- _What you are asked to do_
For this exercise, transcribe all of the entries exactly.
====== Data for this task ======
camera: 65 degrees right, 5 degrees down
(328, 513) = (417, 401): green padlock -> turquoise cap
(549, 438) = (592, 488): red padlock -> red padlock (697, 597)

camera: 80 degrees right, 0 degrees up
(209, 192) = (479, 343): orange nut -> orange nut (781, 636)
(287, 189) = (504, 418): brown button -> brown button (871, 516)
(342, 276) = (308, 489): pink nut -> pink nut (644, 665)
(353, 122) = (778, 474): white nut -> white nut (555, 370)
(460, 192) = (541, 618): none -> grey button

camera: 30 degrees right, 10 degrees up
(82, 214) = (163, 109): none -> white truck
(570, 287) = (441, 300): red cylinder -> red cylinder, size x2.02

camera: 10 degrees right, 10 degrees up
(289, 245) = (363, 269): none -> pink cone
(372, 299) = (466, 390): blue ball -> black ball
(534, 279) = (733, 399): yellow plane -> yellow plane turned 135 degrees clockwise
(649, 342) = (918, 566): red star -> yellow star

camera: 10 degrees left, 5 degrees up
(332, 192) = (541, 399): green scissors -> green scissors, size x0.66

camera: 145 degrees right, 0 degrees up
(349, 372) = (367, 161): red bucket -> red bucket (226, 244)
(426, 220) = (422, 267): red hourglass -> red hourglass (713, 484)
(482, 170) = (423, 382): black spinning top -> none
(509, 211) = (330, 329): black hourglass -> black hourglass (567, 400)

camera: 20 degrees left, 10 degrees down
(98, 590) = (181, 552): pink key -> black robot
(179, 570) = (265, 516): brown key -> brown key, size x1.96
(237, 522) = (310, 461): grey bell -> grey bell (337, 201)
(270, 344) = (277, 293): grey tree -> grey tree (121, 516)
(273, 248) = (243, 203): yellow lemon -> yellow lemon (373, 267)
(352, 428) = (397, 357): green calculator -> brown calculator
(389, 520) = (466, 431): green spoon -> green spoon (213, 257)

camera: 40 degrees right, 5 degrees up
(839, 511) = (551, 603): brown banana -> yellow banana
======
- _Solution_
camera: 65 degrees right, 5 degrees down
(328, 513) = (417, 401): green padlock -> turquoise cap
(549, 438) = (592, 488): red padlock -> red padlock (697, 597)

camera: 80 degrees right, 0 degrees up
(209, 192) = (479, 343): orange nut -> orange nut (781, 636)
(287, 189) = (504, 418): brown button -> brown button (871, 516)
(342, 276) = (308, 489): pink nut -> pink nut (644, 665)
(353, 122) = (778, 474): white nut -> white nut (555, 370)
(460, 192) = (541, 618): none -> grey button

camera: 30 degrees right, 10 degrees up
(82, 214) = (163, 109): none -> white truck
(570, 287) = (441, 300): red cylinder -> red cylinder, size x2.02

camera: 10 degrees right, 10 degrees up
(289, 245) = (363, 269): none -> pink cone
(372, 299) = (466, 390): blue ball -> black ball
(534, 279) = (733, 399): yellow plane -> yellow plane turned 135 degrees clockwise
(649, 342) = (918, 566): red star -> yellow star

camera: 10 degrees left, 5 degrees up
(332, 192) = (541, 399): green scissors -> green scissors, size x0.66

camera: 145 degrees right, 0 degrees up
(349, 372) = (367, 161): red bucket -> red bucket (226, 244)
(426, 220) = (422, 267): red hourglass -> red hourglass (713, 484)
(482, 170) = (423, 382): black spinning top -> none
(509, 211) = (330, 329): black hourglass -> black hourglass (567, 400)

camera: 20 degrees left, 10 degrees down
(98, 590) = (181, 552): pink key -> black robot
(179, 570) = (265, 516): brown key -> brown key, size x1.96
(237, 522) = (310, 461): grey bell -> grey bell (337, 201)
(270, 344) = (277, 293): grey tree -> grey tree (121, 516)
(273, 248) = (243, 203): yellow lemon -> yellow lemon (373, 267)
(352, 428) = (397, 357): green calculator -> brown calculator
(389, 520) = (466, 431): green spoon -> green spoon (213, 257)

camera: 40 degrees right, 5 degrees up
(839, 511) = (551, 603): brown banana -> yellow banana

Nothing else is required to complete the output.